[Records excerpted from a collection]
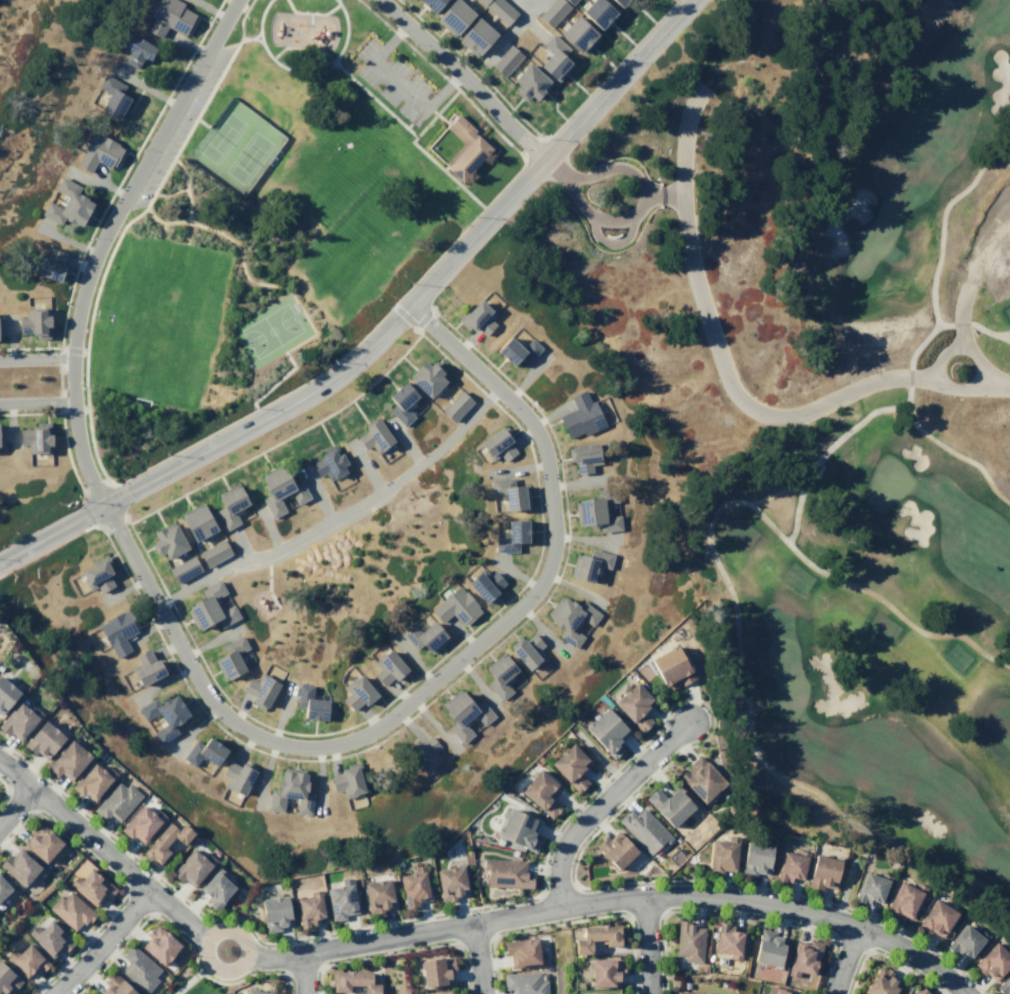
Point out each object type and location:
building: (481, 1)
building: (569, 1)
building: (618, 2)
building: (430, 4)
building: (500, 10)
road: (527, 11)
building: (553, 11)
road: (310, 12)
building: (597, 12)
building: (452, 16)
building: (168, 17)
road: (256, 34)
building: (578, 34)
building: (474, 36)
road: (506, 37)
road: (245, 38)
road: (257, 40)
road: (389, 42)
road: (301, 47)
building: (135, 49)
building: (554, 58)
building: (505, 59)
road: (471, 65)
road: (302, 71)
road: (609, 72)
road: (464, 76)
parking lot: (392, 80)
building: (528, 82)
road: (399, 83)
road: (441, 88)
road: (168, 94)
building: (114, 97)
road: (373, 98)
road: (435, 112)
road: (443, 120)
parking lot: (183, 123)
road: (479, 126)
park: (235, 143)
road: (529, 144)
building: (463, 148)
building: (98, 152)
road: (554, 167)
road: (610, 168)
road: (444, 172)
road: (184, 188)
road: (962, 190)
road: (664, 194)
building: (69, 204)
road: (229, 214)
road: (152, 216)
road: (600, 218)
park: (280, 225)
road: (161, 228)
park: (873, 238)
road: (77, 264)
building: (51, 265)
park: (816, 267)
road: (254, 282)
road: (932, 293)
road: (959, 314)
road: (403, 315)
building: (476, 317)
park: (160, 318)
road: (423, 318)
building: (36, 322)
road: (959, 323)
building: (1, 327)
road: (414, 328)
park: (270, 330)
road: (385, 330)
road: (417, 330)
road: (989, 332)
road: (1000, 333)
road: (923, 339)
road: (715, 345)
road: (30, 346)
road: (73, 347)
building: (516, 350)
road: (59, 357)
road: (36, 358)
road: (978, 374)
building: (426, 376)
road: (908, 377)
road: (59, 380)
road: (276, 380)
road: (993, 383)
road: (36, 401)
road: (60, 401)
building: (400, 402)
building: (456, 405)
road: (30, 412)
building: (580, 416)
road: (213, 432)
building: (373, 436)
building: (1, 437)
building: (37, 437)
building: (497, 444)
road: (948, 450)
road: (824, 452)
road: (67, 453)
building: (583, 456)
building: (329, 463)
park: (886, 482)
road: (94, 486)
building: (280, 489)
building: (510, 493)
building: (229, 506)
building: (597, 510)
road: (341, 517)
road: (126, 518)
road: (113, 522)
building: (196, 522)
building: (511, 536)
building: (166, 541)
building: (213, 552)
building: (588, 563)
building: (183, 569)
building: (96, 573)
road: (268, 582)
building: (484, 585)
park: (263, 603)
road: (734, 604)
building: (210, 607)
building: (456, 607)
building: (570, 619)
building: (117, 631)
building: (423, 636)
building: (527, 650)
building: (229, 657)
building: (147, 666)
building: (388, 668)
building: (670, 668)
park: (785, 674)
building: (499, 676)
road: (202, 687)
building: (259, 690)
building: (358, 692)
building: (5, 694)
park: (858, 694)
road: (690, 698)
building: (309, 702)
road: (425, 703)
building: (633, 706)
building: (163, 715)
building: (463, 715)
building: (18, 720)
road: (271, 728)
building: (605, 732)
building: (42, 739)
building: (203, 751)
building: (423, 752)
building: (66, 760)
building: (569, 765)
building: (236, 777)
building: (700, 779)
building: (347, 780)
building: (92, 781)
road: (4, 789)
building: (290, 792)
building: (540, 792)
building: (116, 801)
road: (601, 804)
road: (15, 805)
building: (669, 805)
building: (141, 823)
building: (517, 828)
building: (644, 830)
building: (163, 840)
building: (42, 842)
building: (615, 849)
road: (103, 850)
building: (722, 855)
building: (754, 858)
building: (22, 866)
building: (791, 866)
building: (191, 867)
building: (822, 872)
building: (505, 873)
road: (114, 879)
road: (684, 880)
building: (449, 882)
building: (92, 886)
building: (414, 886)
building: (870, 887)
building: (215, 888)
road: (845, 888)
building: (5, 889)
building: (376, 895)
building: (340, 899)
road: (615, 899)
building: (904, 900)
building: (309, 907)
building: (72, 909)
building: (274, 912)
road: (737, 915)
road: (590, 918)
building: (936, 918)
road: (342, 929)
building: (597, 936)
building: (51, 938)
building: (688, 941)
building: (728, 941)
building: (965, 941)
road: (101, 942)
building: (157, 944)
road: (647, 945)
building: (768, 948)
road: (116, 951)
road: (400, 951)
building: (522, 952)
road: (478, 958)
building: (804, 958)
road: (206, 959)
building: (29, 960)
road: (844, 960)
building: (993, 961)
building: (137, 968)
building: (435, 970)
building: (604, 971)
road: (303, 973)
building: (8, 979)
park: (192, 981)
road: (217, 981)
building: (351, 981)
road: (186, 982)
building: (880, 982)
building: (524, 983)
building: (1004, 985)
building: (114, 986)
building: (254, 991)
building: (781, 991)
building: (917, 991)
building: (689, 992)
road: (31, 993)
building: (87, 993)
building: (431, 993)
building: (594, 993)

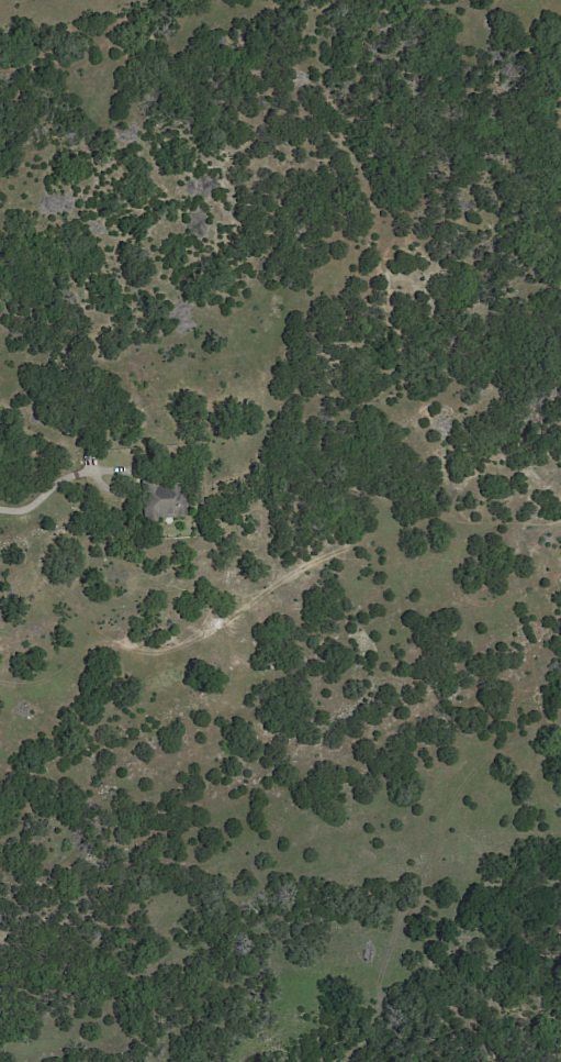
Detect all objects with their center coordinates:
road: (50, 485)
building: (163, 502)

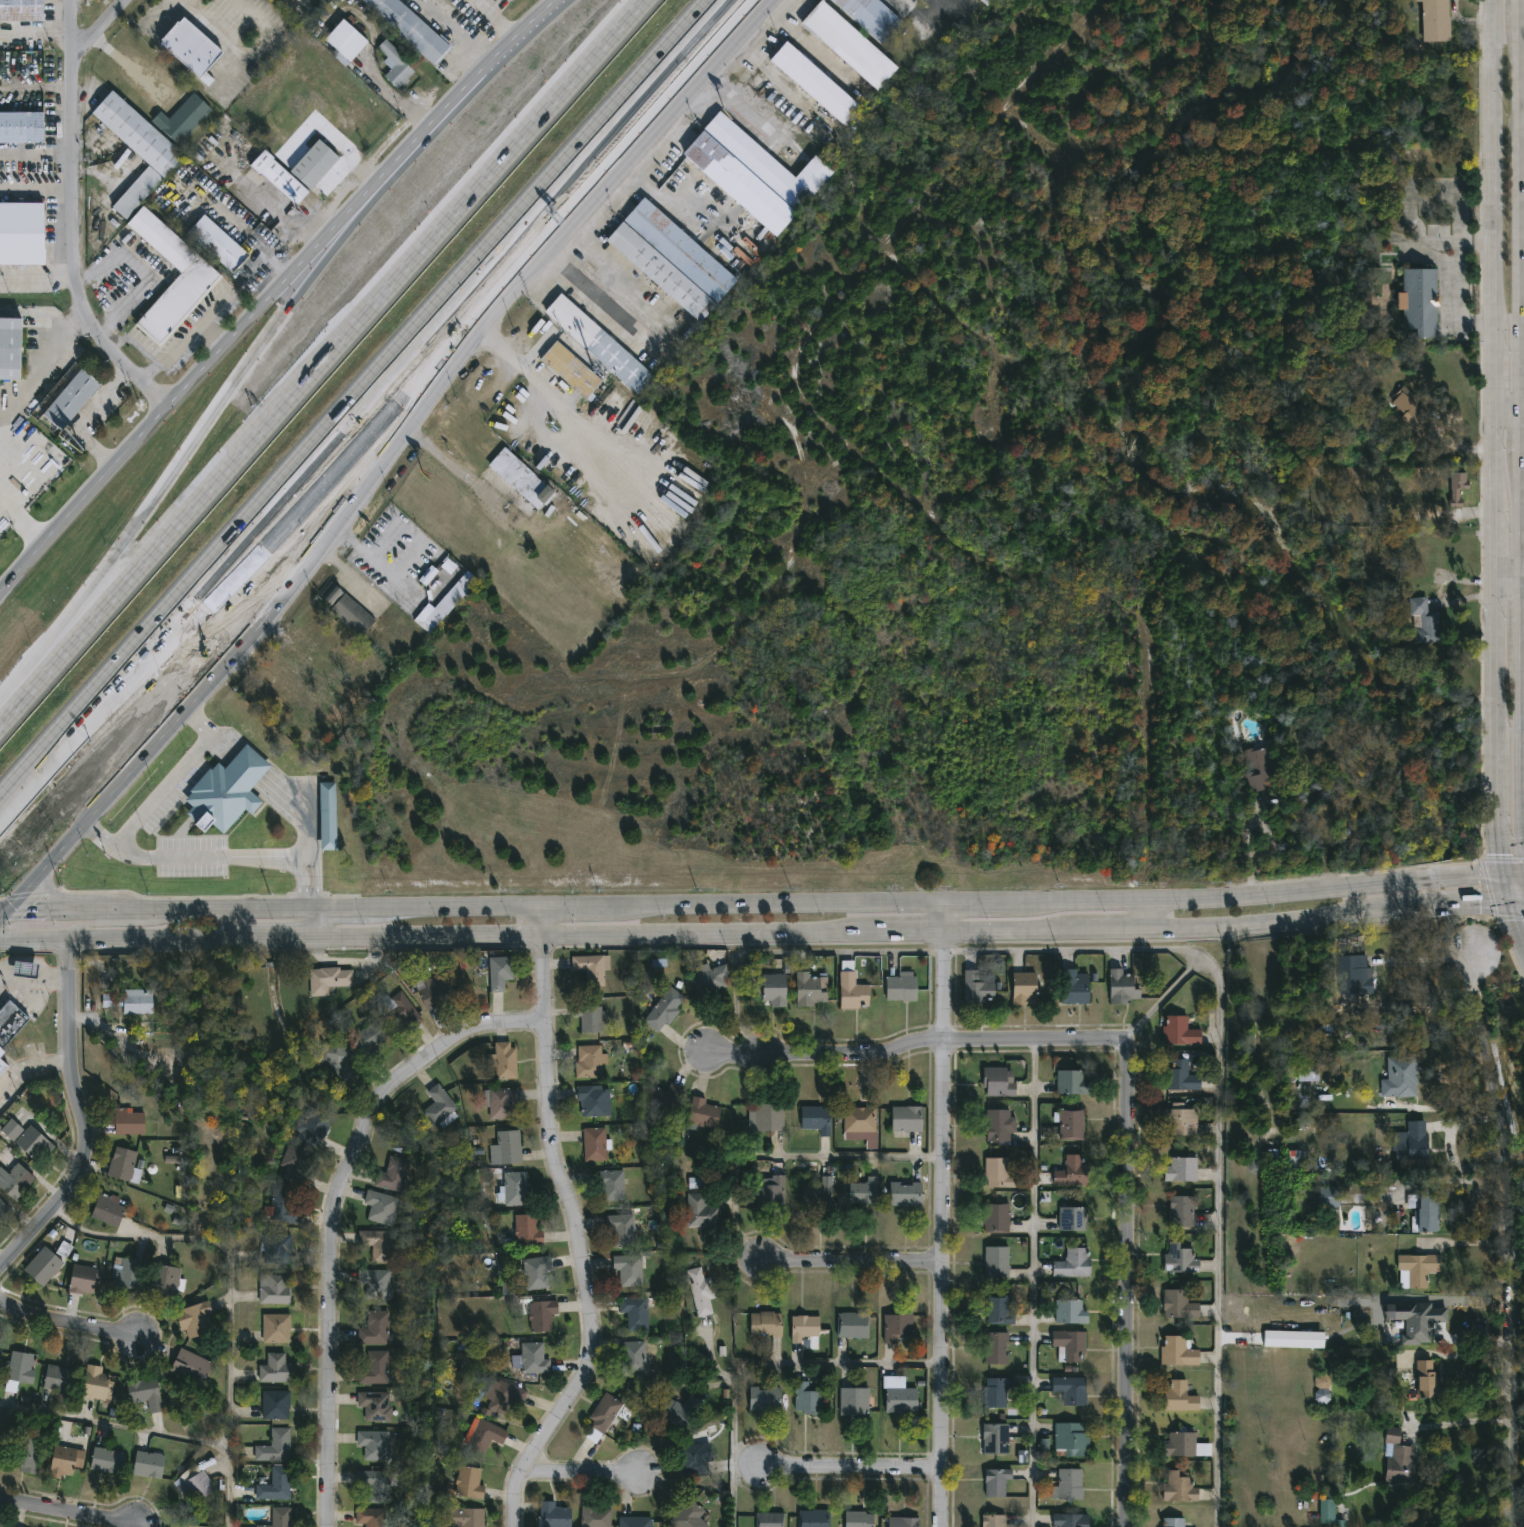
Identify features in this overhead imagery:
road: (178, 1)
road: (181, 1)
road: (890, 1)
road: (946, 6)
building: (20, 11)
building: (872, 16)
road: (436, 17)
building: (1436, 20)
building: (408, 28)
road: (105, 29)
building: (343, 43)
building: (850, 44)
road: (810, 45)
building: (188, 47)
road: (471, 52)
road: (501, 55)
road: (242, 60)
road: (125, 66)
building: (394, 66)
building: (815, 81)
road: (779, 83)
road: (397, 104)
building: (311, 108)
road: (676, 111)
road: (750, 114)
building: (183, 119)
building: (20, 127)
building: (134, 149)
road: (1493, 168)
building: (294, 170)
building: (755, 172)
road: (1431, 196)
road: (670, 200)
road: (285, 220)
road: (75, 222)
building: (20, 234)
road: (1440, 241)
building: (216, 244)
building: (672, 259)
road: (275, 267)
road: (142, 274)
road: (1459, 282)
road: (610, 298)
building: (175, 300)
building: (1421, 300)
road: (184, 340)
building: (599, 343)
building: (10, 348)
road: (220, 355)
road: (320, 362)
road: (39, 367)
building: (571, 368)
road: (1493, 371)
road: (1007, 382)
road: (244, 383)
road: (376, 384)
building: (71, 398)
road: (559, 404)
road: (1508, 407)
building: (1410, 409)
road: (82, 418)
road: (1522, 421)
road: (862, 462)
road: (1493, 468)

» **Work item**
Gather each line of the records holding the string "parking".

» **Task answer**
parking lot: (392, 80)
parking lot: (183, 123)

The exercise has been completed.